[Try it]: Leave the pictures aside. Retype exactly the lines from the top of the data below through the one holding "(351, 492) = (725, 480): red".

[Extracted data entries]
________
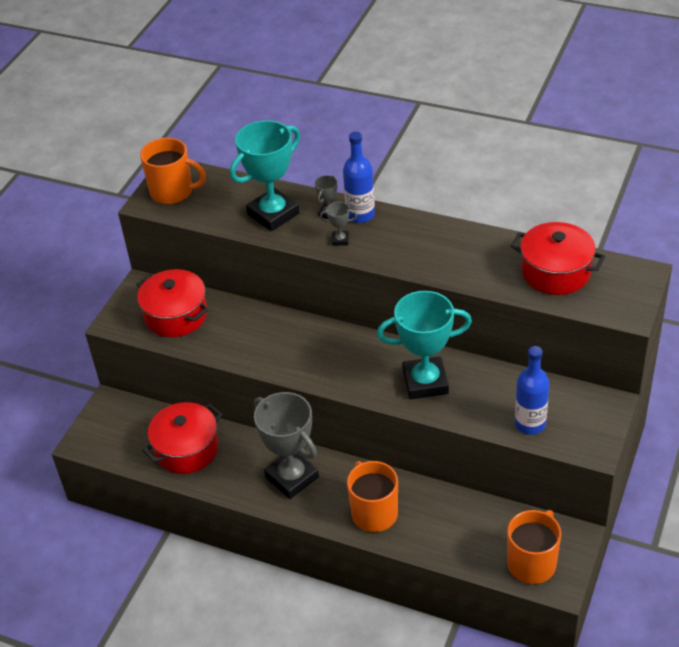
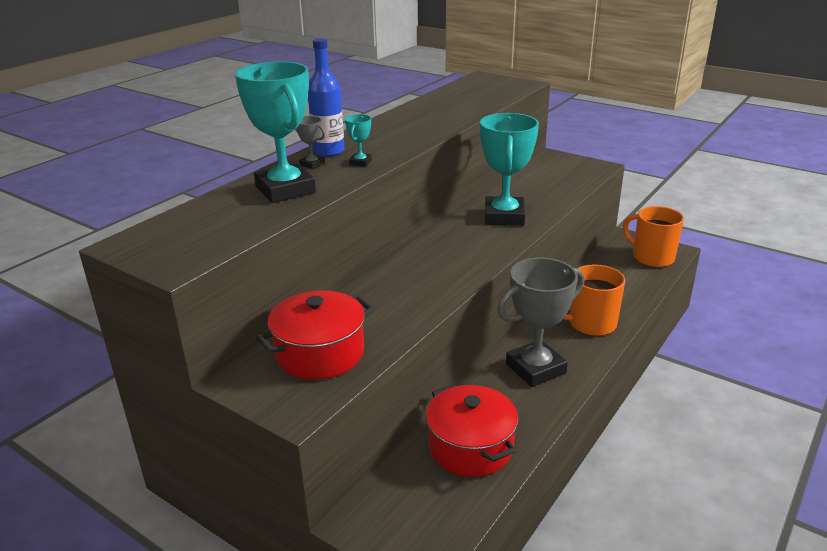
camera: 80 degrees left, 15 degrees down
(173, 192) = (173, 246): orange mug -> none
(340, 240) = (360, 162): grey trophy -> turquoise trophy
(530, 424) = (567, 183): blue bottle -> none
(555, 272) = (465, 96): red pot -> none

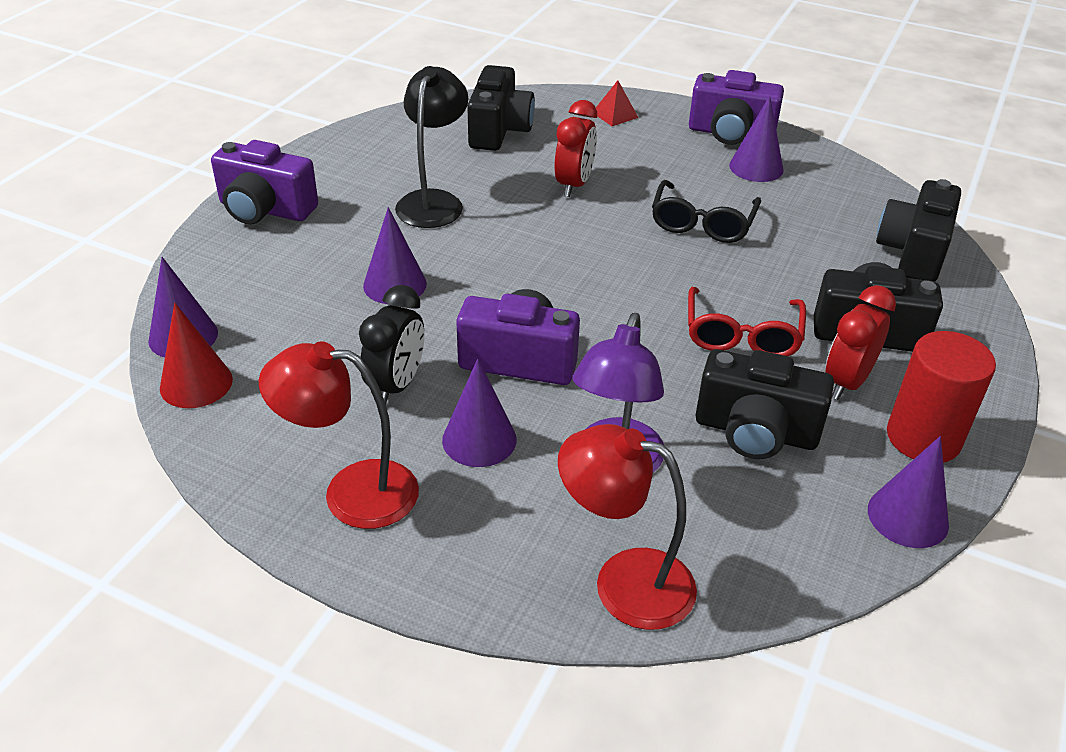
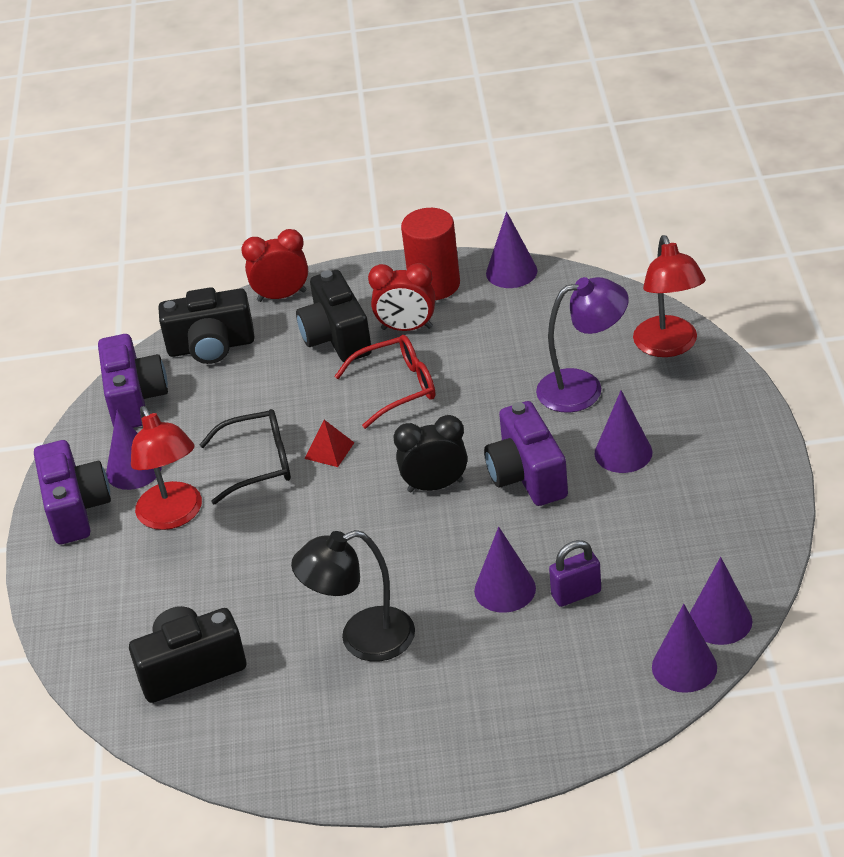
camera: 115 degrees left, 0 degrees up
(196, 383) = (720, 620): red cone -> purple cone
(265, 210) = (478, 746): purple camera -> purple camera (135, 399)
(338, 318) = (576, 594): none -> purple padlock
(351, 492) = (725, 480): red lamp -> red lamp (174, 516)
(396, 385) = (614, 518): black clock -> black clock (435, 486)
(574, 185) = (257, 565): red clock -> red clock (282, 296)
(615, 115) = (92, 602): red pyramid -> red pyramid (329, 450)
(755, 432) = (495, 346): black camera -> none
________
[Worked solution]:
camera: 80 degrees left, 15 degrees down
(173, 192) = (173, 246): orange mug -> none
(340, 240) = (360, 162): grey trophy -> turquoise trophy
(530, 424) = (567, 183): blue bottle -> none
(555, 272) = (465, 96): red pot -> none

camera: 115 degrees left, 0 degrees up
(196, 383) = (720, 620): red cone -> purple cone
(265, 210) = (478, 746): purple camera -> purple camera (135, 399)
(338, 318) = (576, 594): none -> purple padlock
(351, 492) = (725, 480): red lamp -> red lamp (174, 516)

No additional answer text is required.